(Beginning of Information supplied)

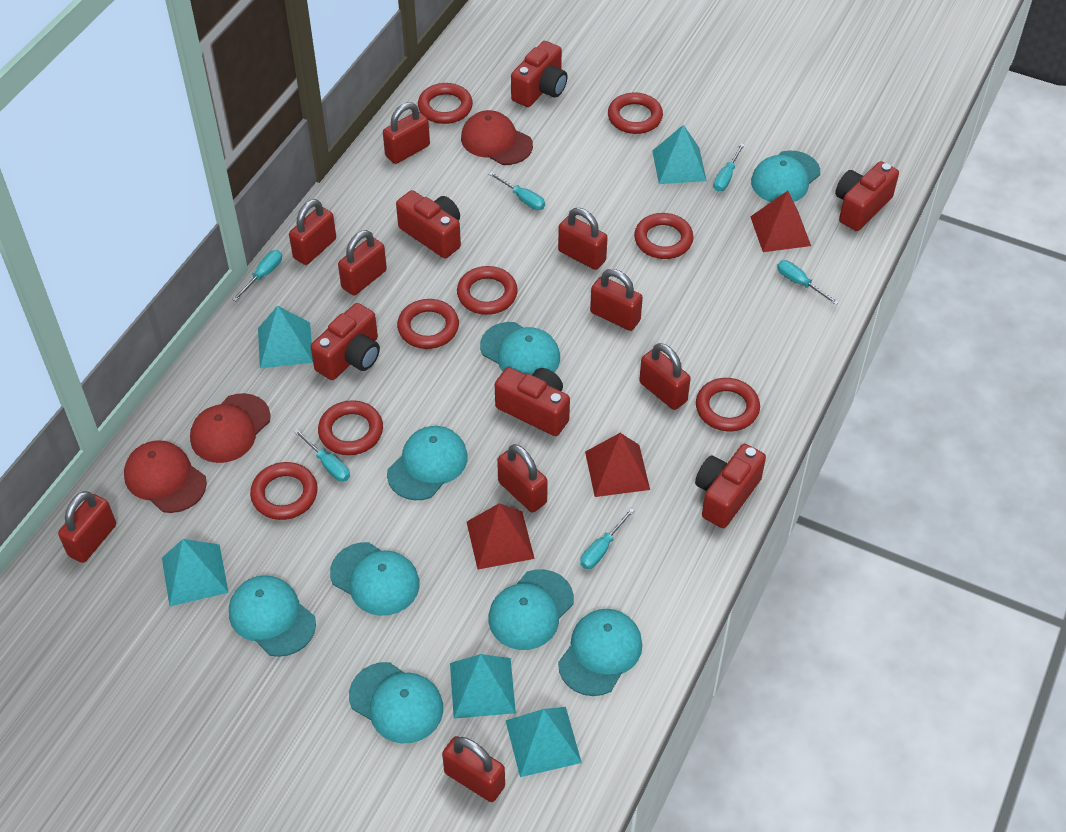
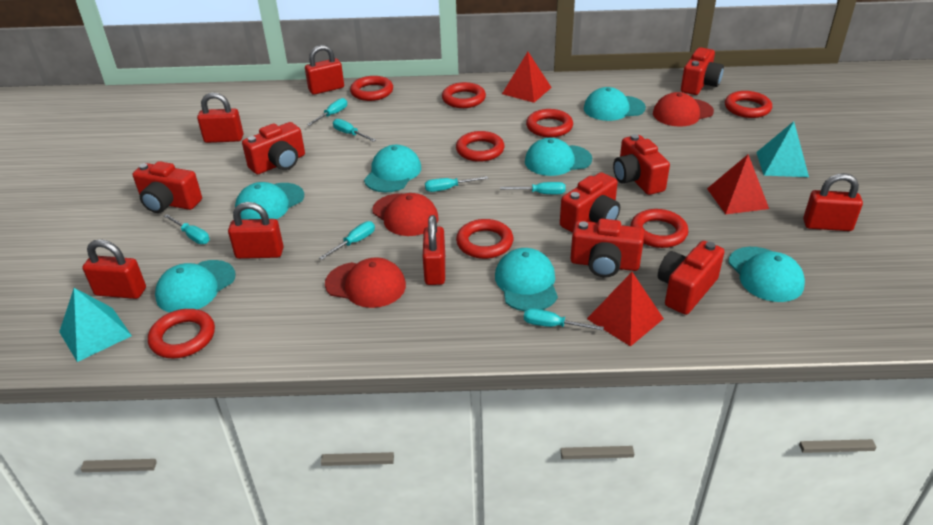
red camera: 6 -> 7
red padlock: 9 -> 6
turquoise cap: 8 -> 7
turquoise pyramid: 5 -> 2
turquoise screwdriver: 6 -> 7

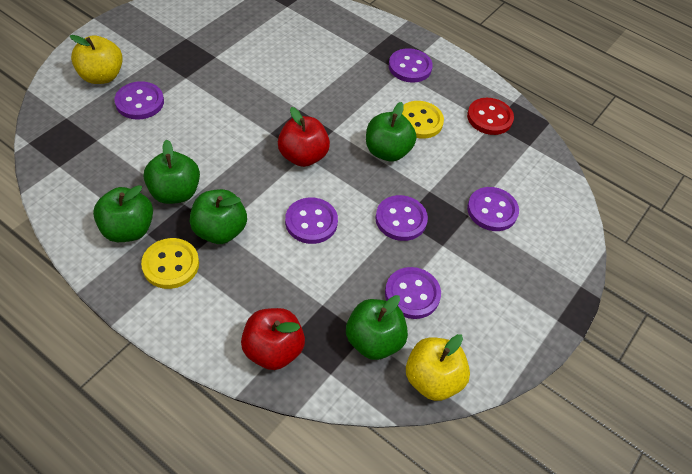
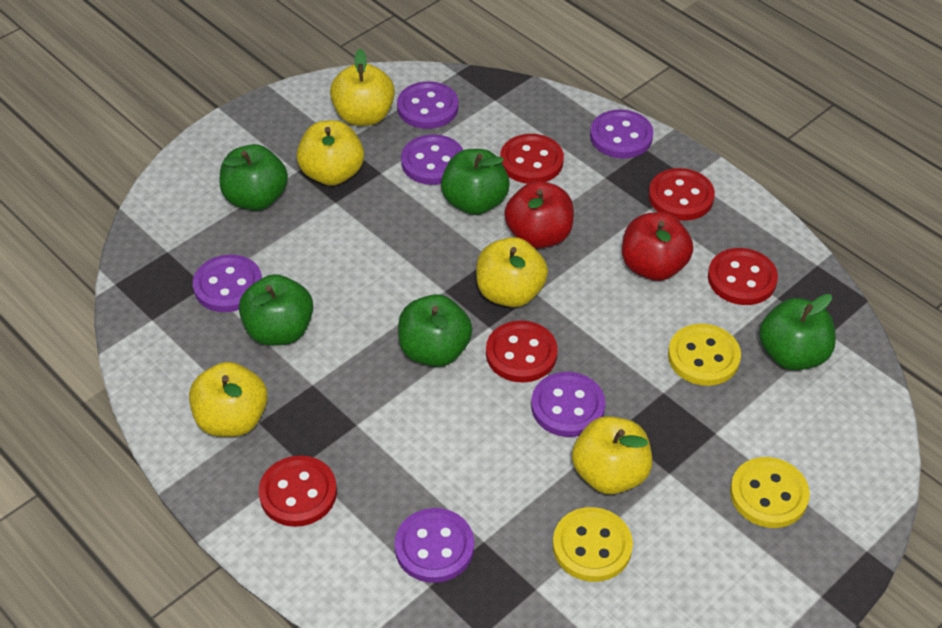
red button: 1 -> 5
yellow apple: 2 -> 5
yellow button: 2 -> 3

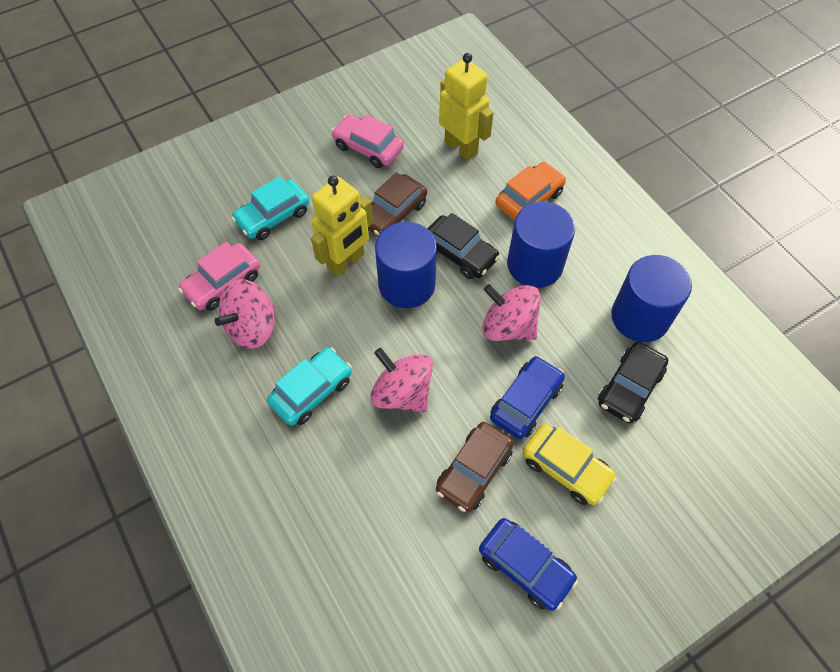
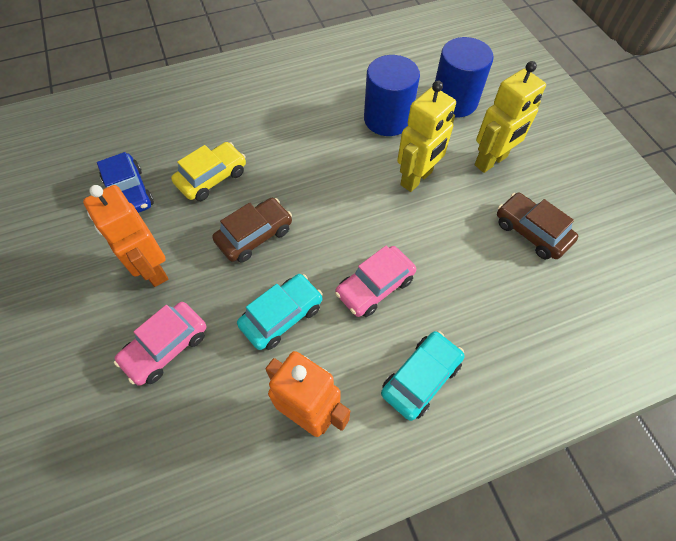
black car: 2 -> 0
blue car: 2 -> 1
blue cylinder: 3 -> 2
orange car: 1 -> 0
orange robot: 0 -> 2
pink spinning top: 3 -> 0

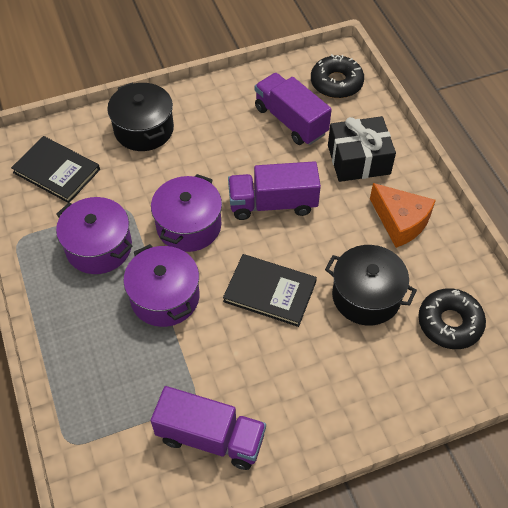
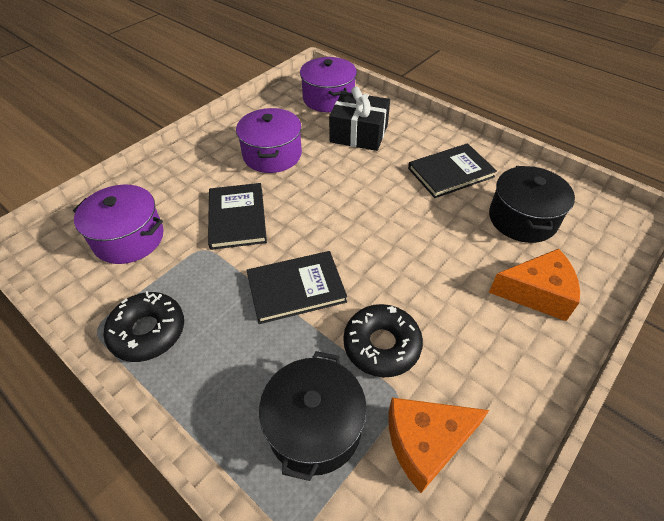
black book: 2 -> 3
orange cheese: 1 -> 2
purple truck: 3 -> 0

(End of Information supplied)
(Beginning of Information supplied)

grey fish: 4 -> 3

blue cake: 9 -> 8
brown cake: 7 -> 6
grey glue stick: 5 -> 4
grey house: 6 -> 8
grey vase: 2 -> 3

(End of Information supplied)

Activity: Text only, no pictures: please print exactly the lines above from the line with "red button: 1 -> 5" up to and including the line with "purple truck: 3 -> 0", and nothing else.

Exercise output:
red button: 1 -> 5
yellow apple: 2 -> 5
yellow button: 2 -> 3

black car: 2 -> 0
blue car: 2 -> 1
blue cylinder: 3 -> 2
orange car: 1 -> 0
orange robot: 0 -> 2
pink spinning top: 3 -> 0

black book: 2 -> 3
orange cheese: 1 -> 2
purple truck: 3 -> 0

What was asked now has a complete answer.